#### Given data ####

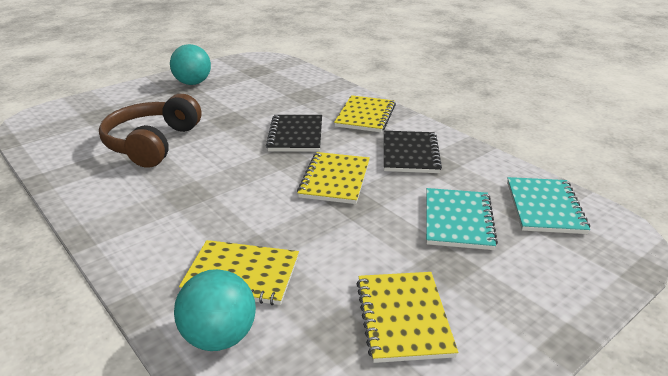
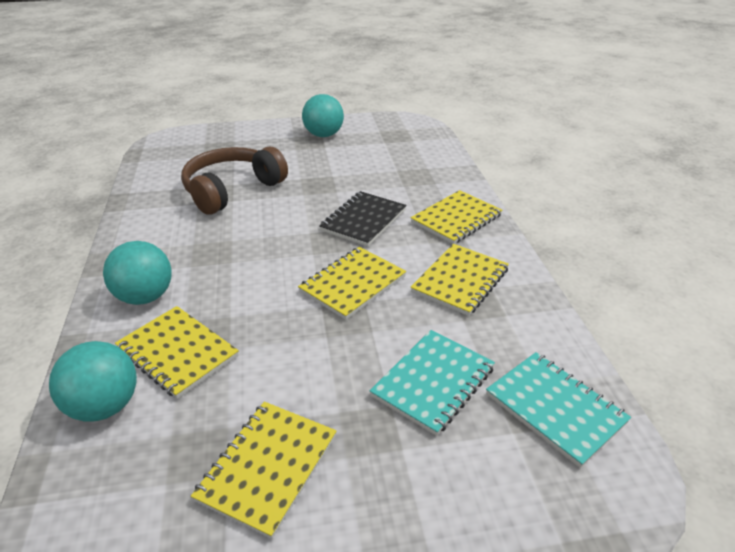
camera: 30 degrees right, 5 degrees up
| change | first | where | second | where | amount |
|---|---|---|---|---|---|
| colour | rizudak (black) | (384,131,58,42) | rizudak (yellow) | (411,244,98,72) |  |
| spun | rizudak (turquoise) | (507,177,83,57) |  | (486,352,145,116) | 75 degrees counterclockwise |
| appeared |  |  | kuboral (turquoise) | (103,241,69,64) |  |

####

Try it: Write out each entry exactly, images excluded.

Answer to this problem:
camera: 30 degrees right, 5 degrees up
| change | first | where | second | where | amount |
|---|---|---|---|---|---|
| colour | rizudak (black) | (384,131,58,42) | rizudak (yellow) | (411,244,98,72) |  |
| spun | rizudak (turquoise) | (507,177,83,57) |  | (486,352,145,116) | 75 degrees counterclockwise |
| appeared |  |  | kuboral (turquoise) | (103,241,69,64) |  |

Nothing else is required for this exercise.